- _Your assignment_: Line count for the string "plus": state how many lines in the records below hold it, giving only the number.

[Difference listings]
----------------------------------------
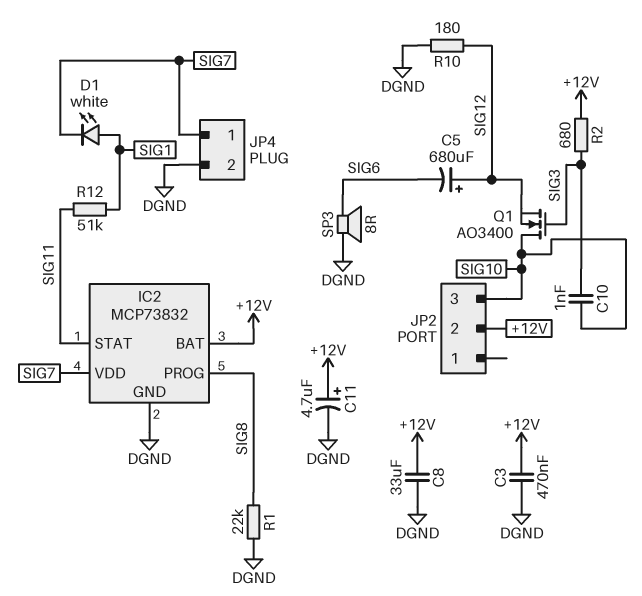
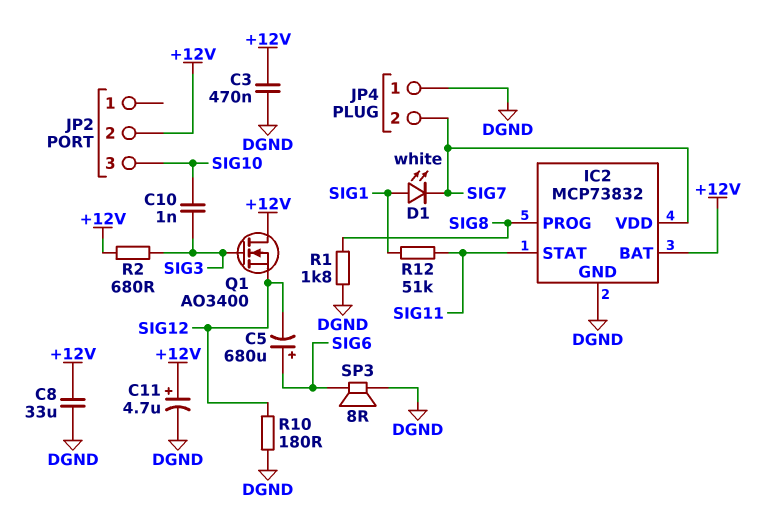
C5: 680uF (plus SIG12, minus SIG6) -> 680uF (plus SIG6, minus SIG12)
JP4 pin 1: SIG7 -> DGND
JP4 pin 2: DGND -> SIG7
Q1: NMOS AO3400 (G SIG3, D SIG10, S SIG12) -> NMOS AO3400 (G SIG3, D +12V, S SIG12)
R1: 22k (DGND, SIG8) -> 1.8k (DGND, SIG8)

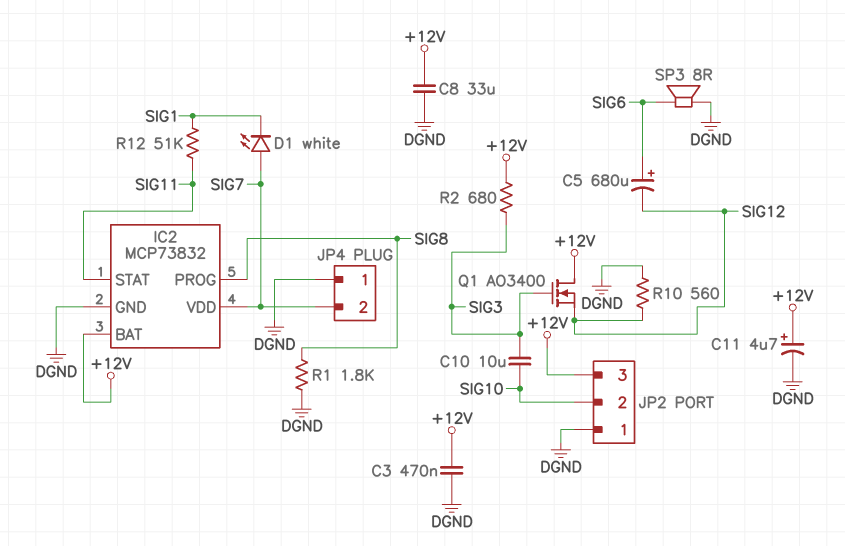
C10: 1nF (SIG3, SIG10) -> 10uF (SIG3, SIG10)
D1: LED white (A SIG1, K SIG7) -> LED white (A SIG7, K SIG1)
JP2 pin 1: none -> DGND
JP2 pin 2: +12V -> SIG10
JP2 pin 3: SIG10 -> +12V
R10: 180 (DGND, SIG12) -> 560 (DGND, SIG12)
----------------------------------------
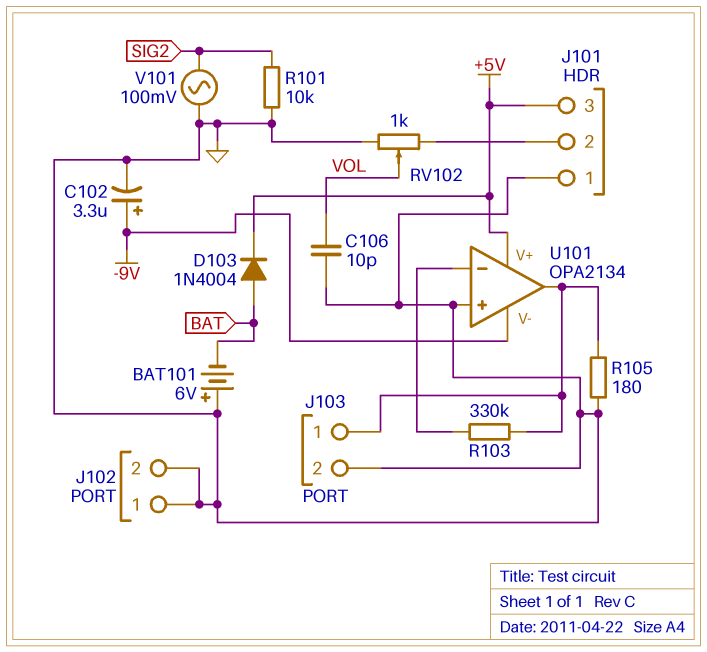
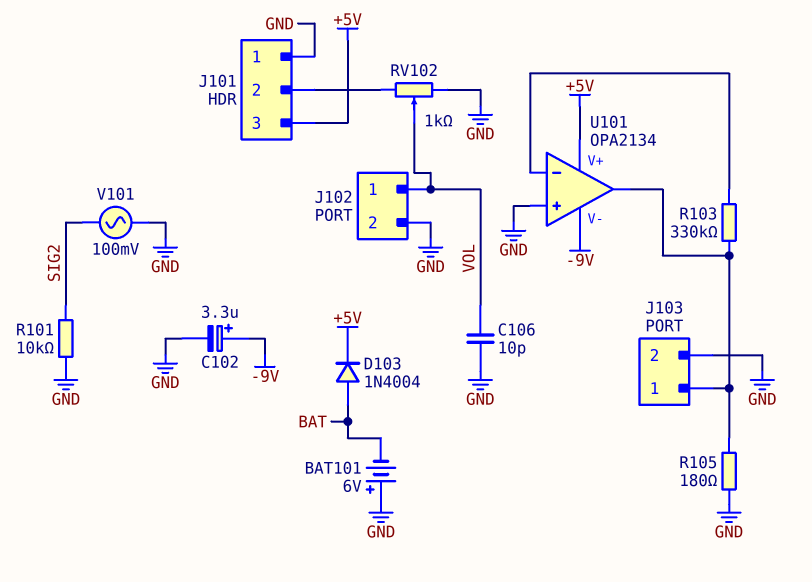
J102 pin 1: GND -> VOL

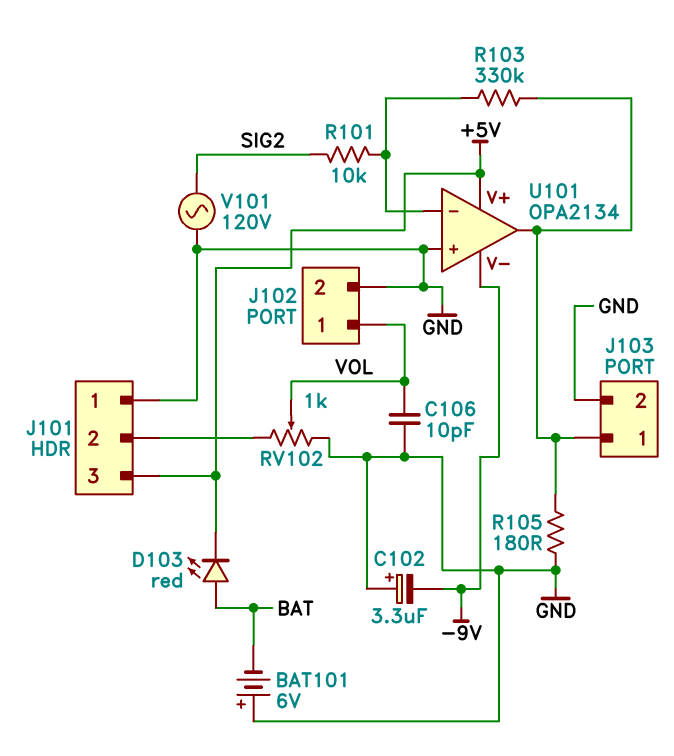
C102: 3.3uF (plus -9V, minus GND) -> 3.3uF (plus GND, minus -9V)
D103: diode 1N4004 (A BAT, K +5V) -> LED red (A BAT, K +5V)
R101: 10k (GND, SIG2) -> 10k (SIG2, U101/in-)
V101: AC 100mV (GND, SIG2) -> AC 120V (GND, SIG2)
----------------------------------------
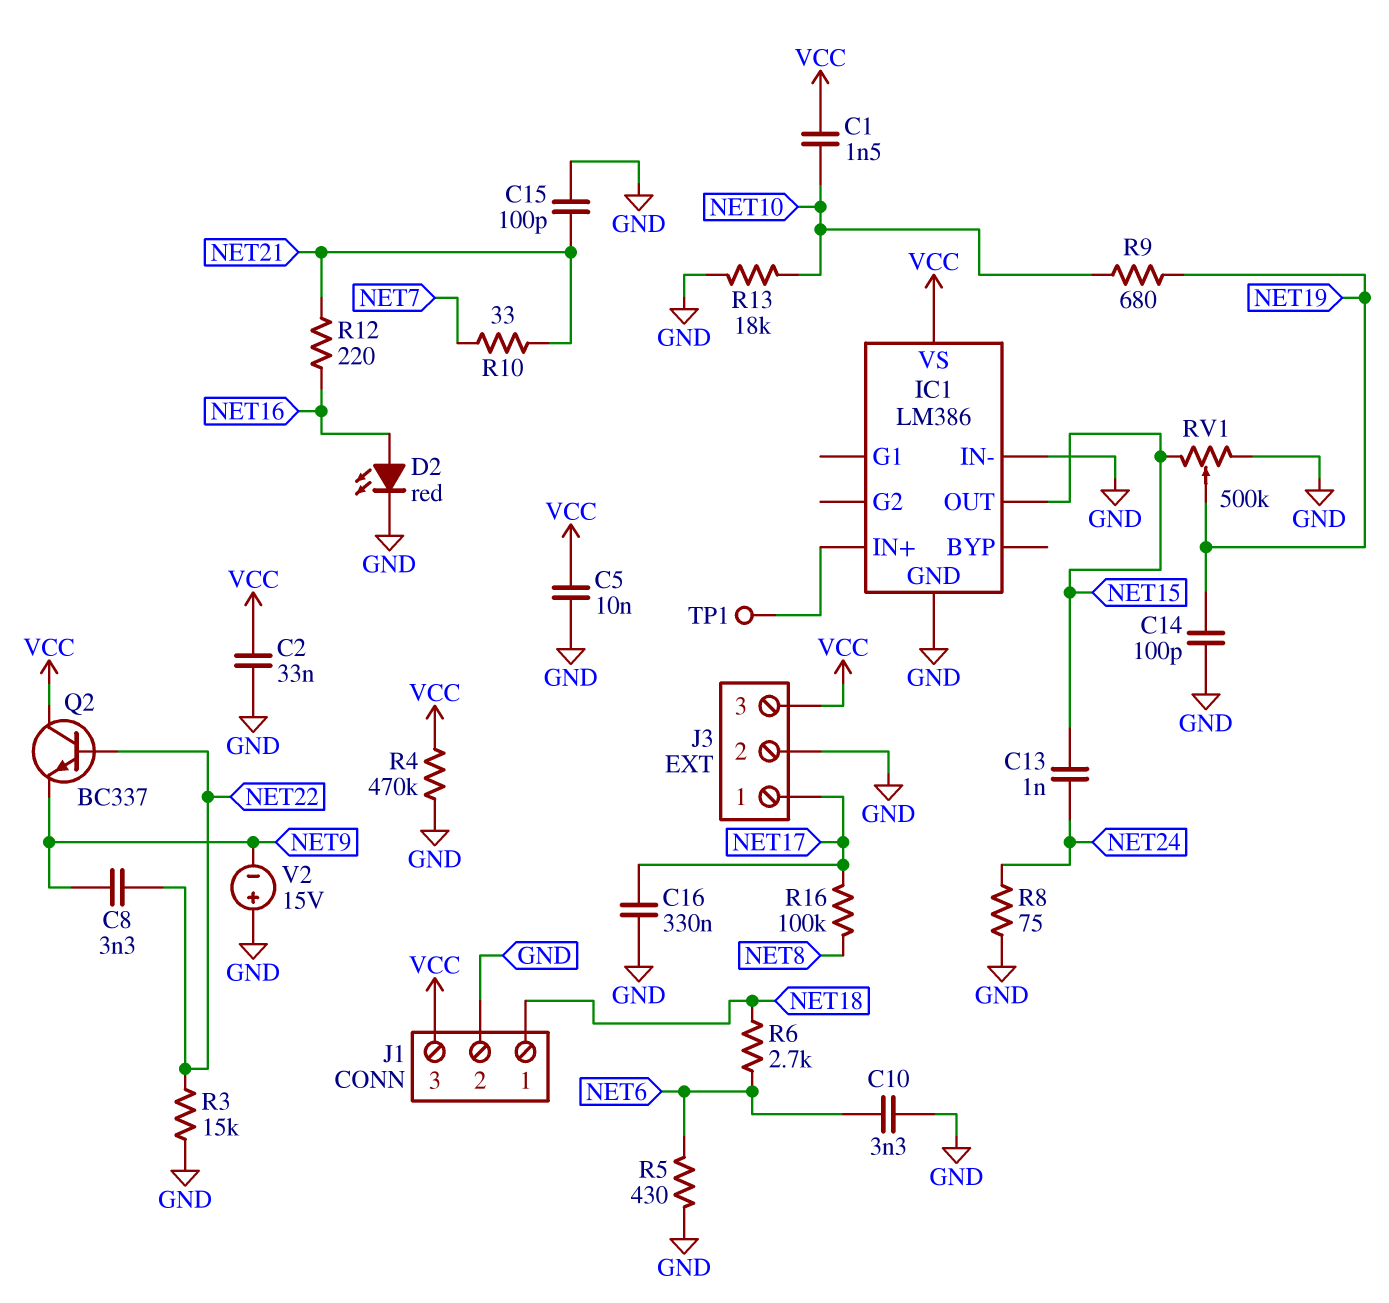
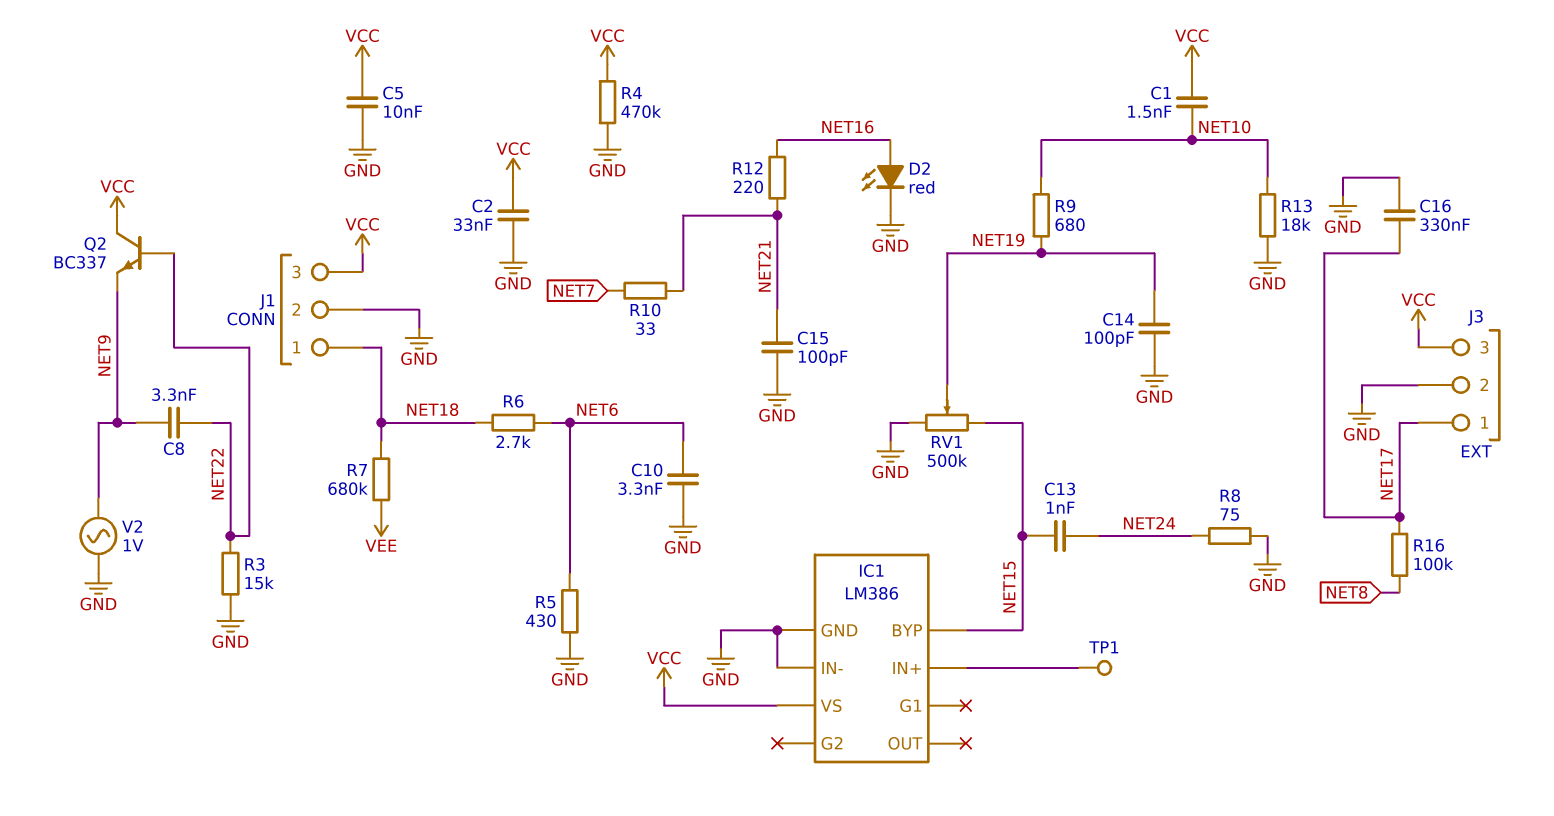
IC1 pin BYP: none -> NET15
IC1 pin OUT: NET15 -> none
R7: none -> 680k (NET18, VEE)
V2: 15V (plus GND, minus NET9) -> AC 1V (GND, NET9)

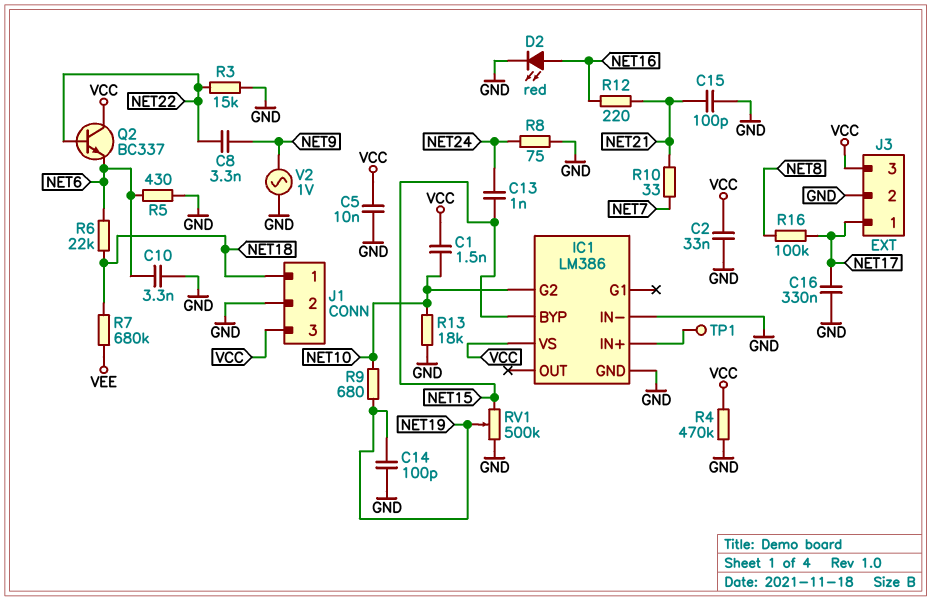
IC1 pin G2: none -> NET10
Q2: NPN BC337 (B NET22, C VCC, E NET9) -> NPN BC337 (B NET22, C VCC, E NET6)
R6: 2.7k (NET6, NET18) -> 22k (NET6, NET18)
----------------------------------------
- _Answer_: 3